**YOUR TASK**
Without including any image, repeat every record exactly.

**LISTED ENTRIES**
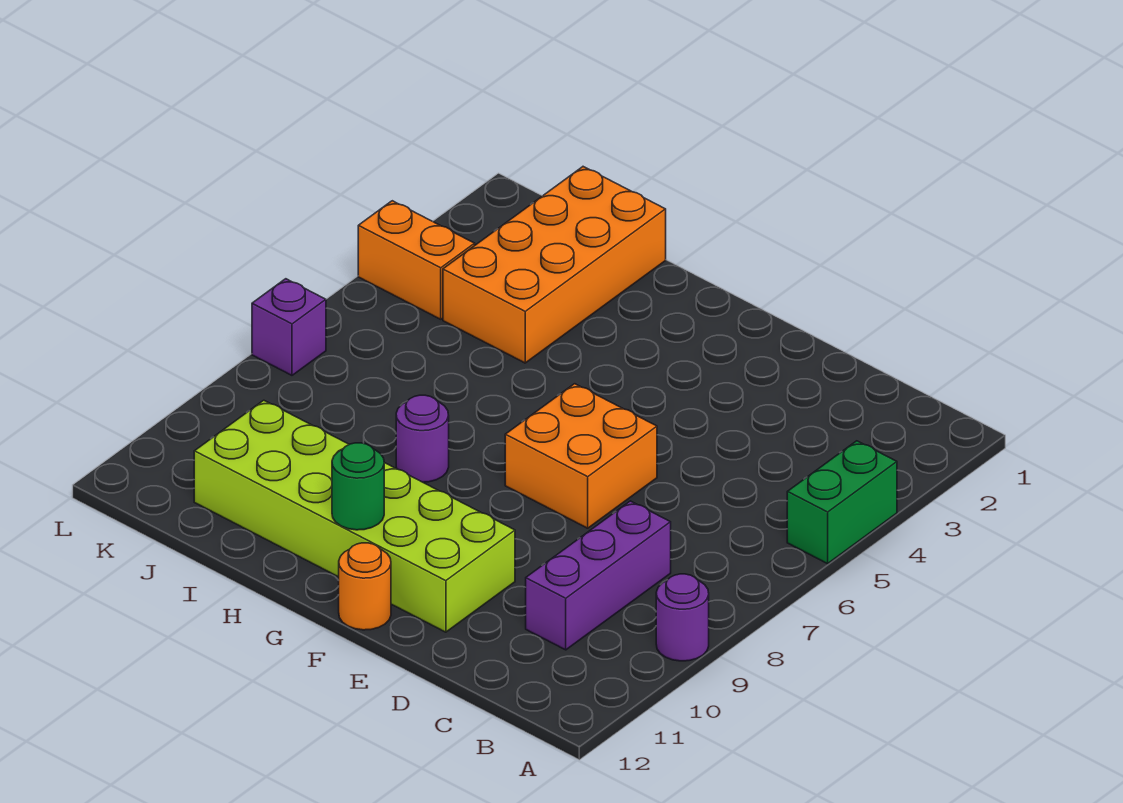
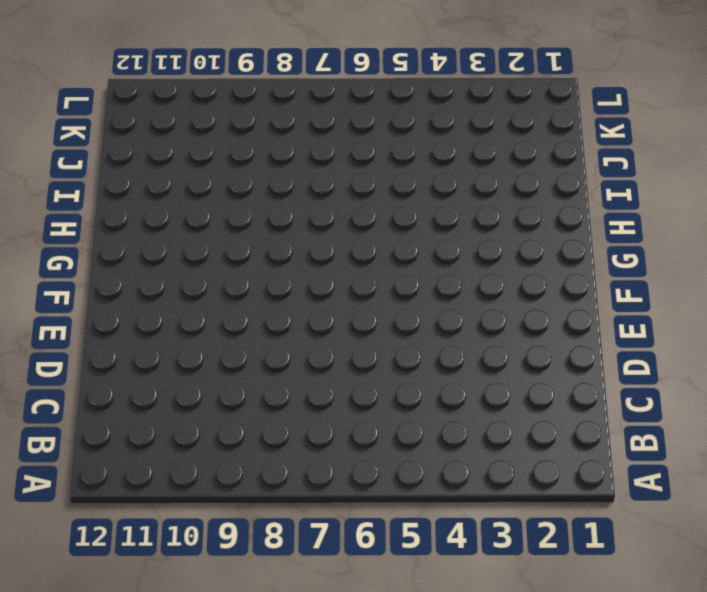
none -> green brick A4:A5 level 1
none -> purple round brick A9 level 1

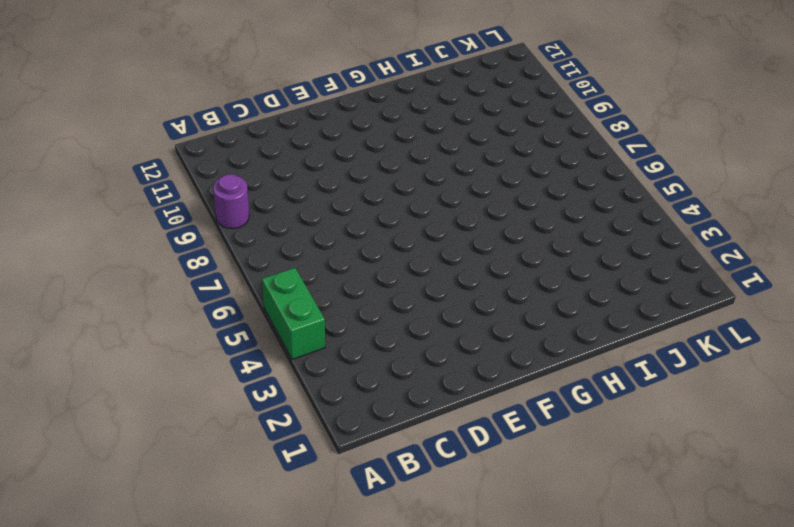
none -> purple brick C8:C10 level 1
none -> orange brick E6:F7 level 1

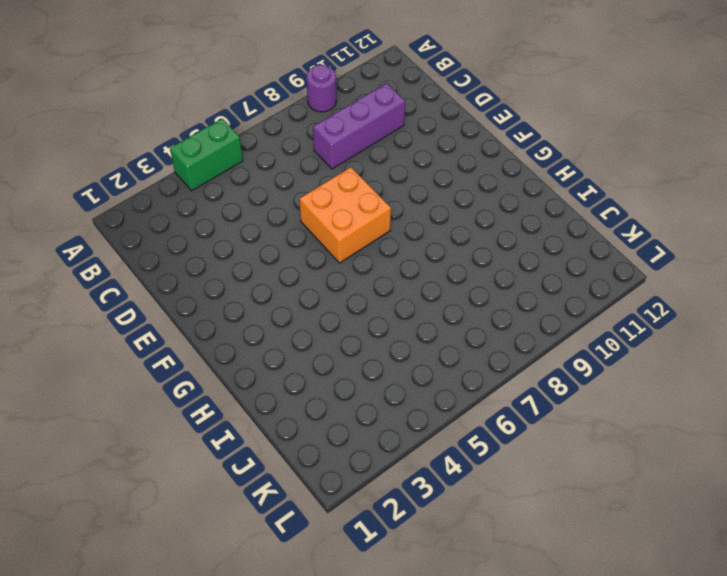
none -> lime brick E10:J11 level 1
none -> orange round brick F12 level 1

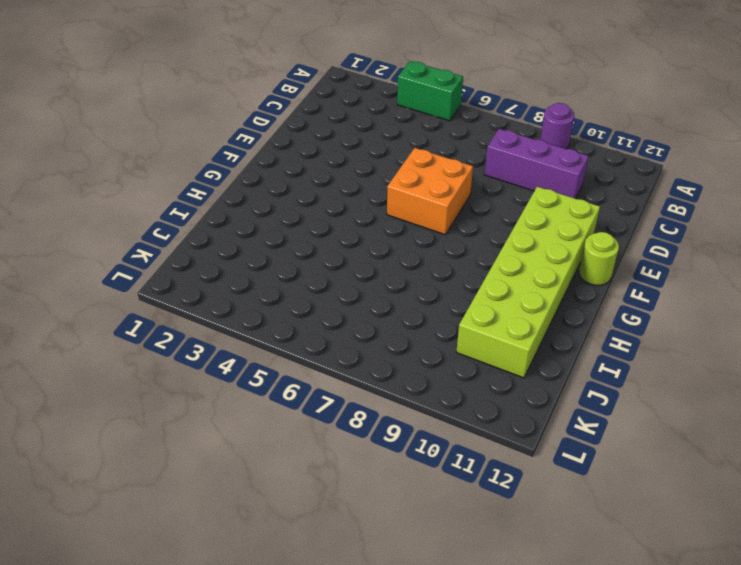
lime round brick F12 level 1 -> orange round brick F12 level 1
none -> purple round brick H8 level 1
none -> orange brick I1:J4 level 1

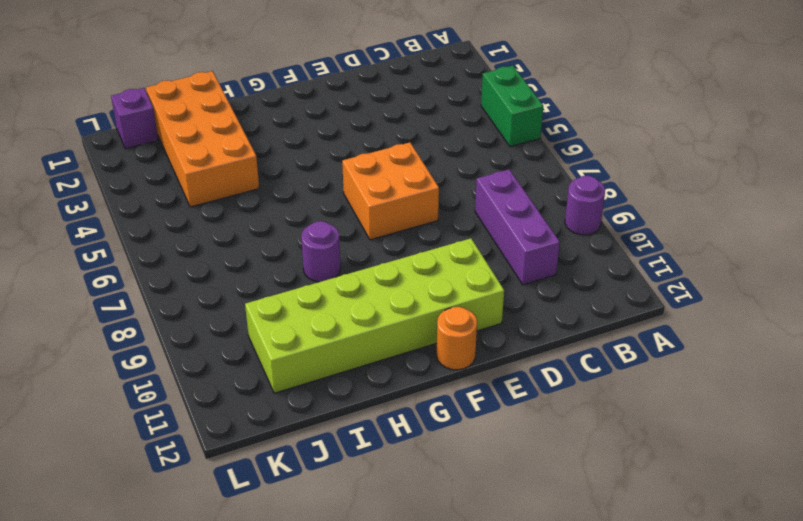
purple brick K1 level 1 -> purple brick L7 level 1
none -> orange brick K4:L4 level 1
none -> green round brick G11 level 2

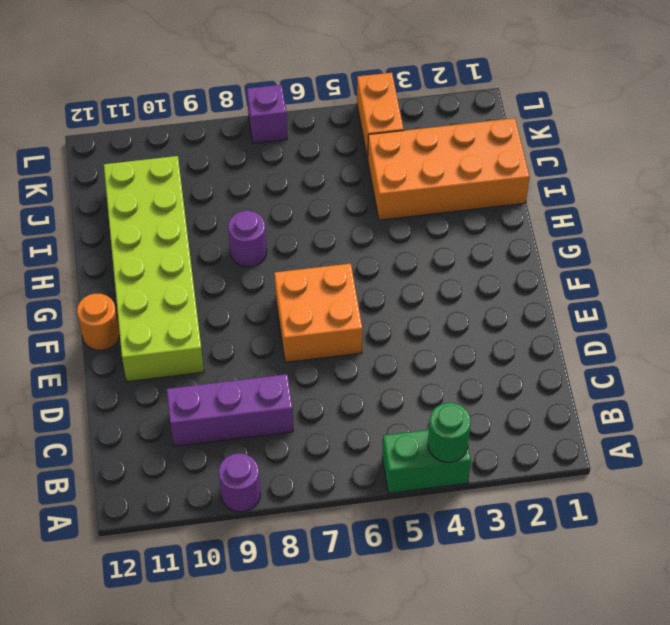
green round brick A4 level 2 -> green round brick G11 level 2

**ANSWER BOX**
none -> green brick A4:A5 level 1
none -> purple round brick A9 level 1

none -> purple brick C8:C10 level 1
none -> orange brick E6:F7 level 1

none -> lime brick E10:J11 level 1
none -> orange round brick F12 level 1

lime round brick F12 level 1 -> orange round brick F12 level 1
none -> purple round brick H8 level 1
none -> orange brick I1:J4 level 1

purple brick K1 level 1 -> purple brick L7 level 1
none -> orange brick K4:L4 level 1
none -> green round brick G11 level 2

green round brick A4 level 2 -> green round brick G11 level 2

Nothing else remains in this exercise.